## Task to complete
Exact copy, no pictures: return only the lines below from the line with "(609, 150) = (652, 489): yellow" up to and including the line with "(304, 308) = (390, 268): white phone -> none".
----
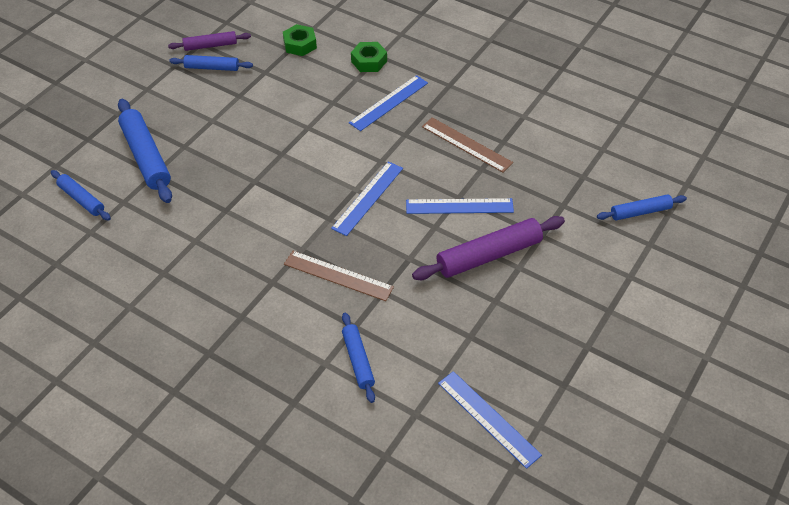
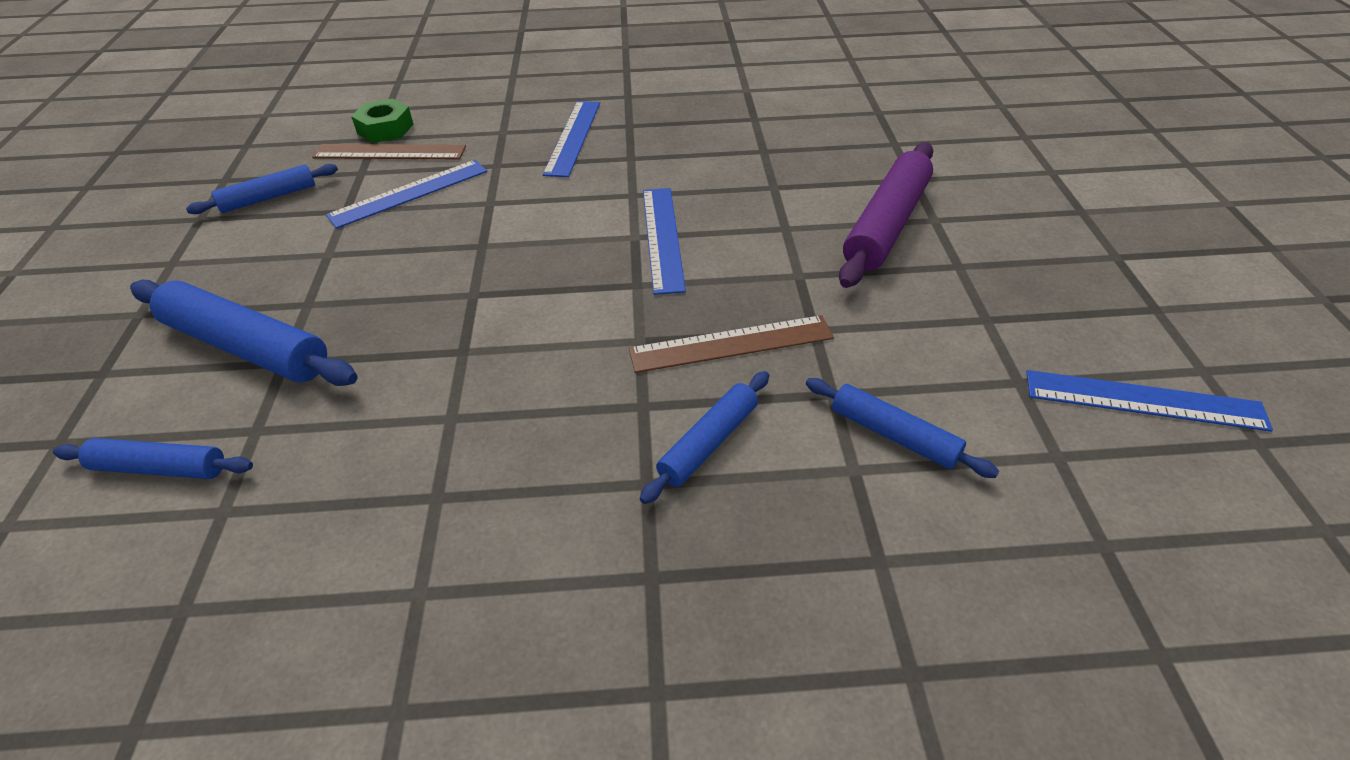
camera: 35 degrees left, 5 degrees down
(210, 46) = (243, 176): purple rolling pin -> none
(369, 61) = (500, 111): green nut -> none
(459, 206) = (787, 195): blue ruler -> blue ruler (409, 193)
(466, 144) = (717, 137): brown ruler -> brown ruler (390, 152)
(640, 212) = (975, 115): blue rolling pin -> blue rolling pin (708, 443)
----
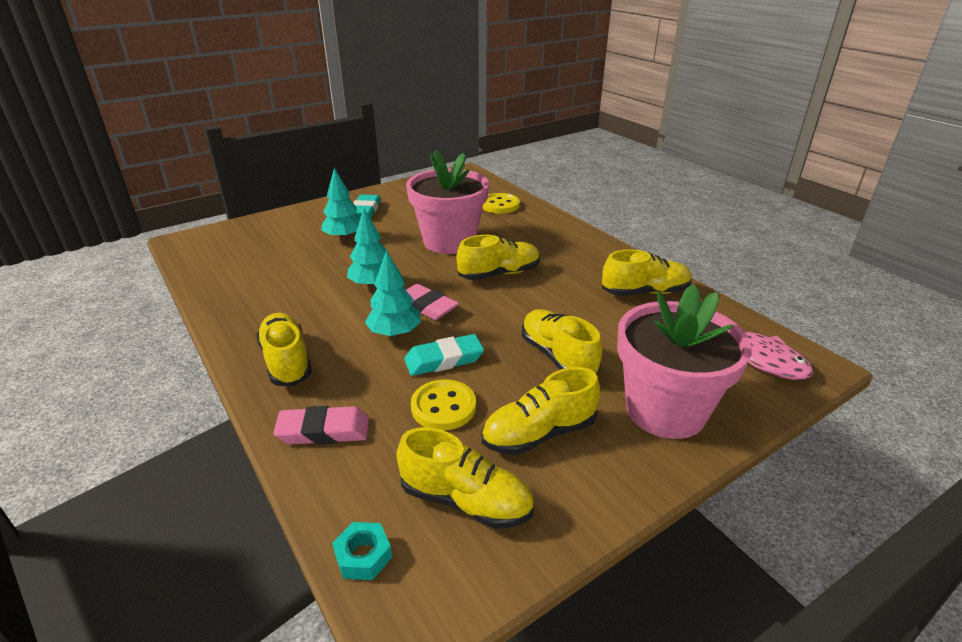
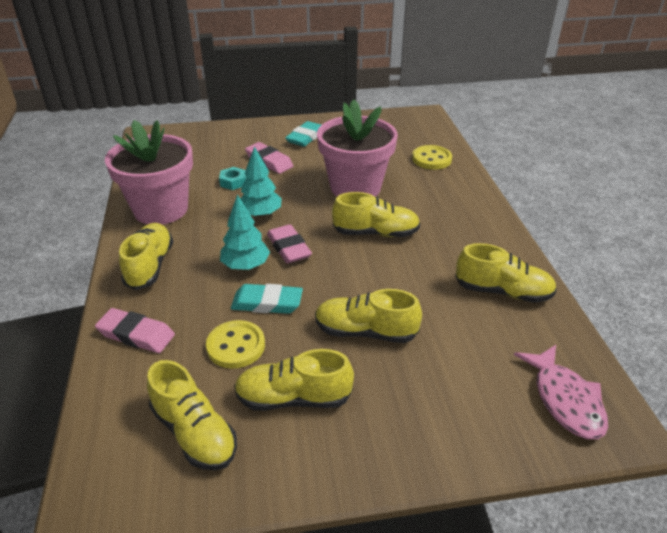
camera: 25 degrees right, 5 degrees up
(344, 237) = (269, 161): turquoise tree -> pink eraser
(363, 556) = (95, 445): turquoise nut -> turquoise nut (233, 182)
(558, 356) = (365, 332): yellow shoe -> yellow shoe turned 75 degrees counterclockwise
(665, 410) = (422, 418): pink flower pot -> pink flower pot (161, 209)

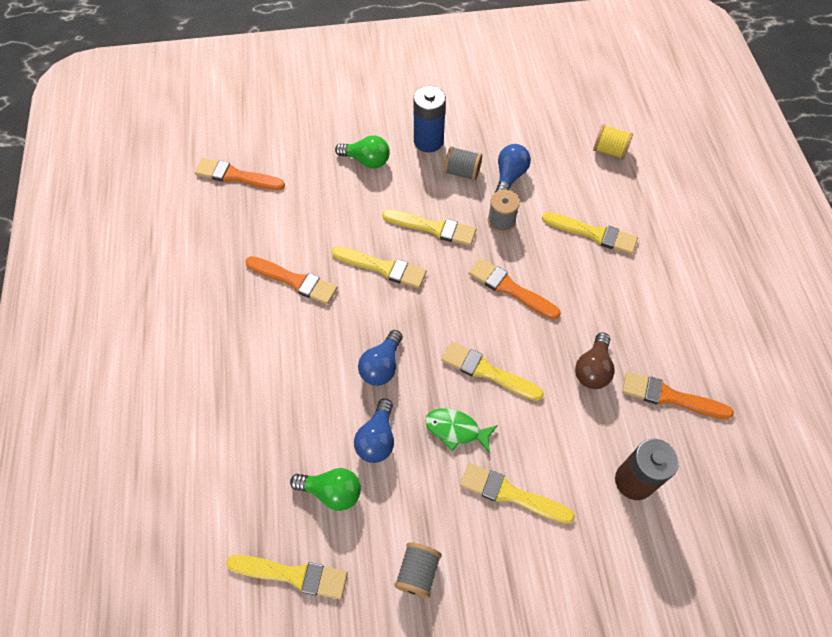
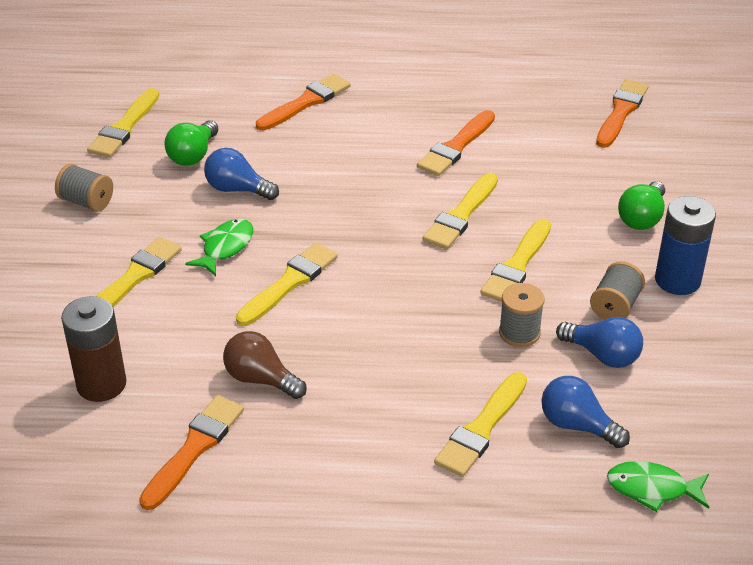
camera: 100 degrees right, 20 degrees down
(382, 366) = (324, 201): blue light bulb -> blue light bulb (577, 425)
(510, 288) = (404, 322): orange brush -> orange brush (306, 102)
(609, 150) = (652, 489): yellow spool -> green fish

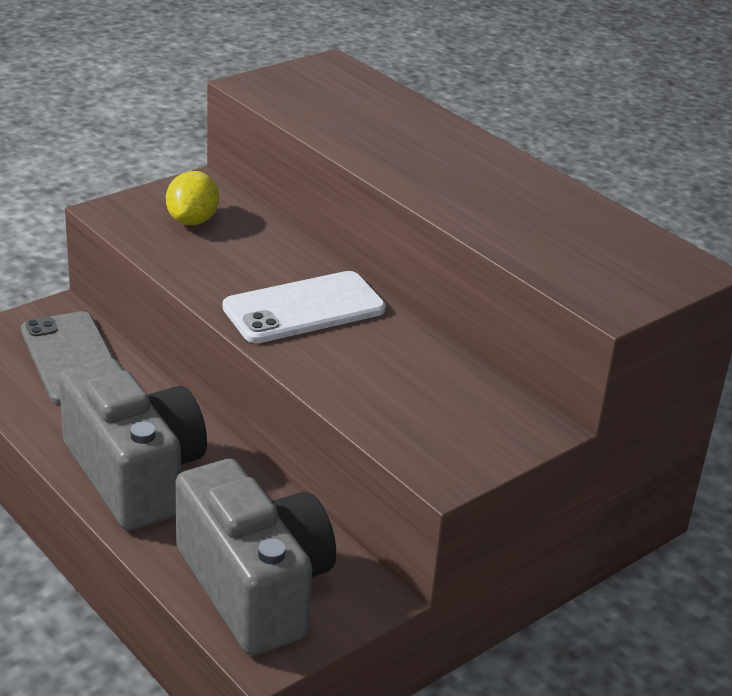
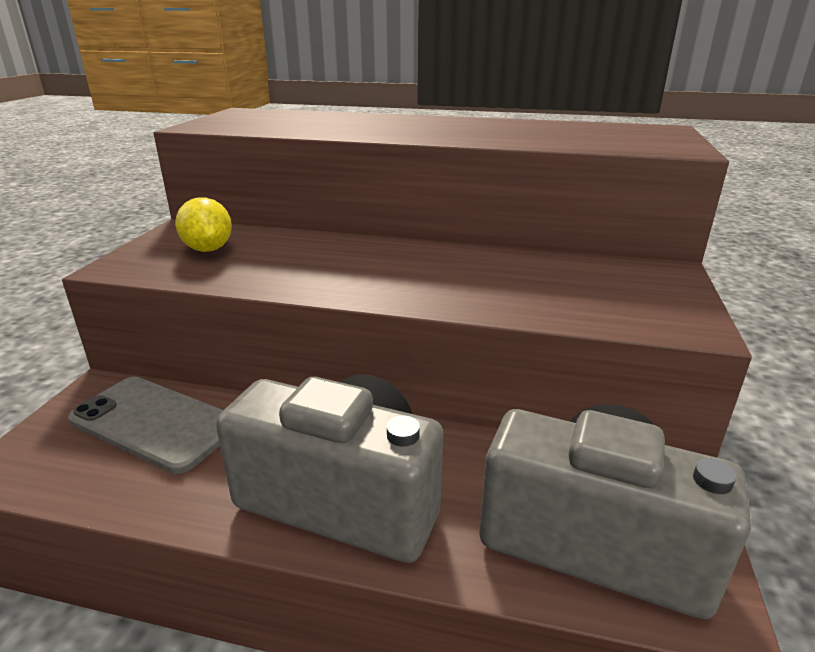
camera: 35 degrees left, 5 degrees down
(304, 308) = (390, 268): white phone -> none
----
## Response area
(609, 150) = (652, 489): yellow spool -> green fish

camera: 35 degrees left, 5 degrees down
(304, 308) = (390, 268): white phone -> none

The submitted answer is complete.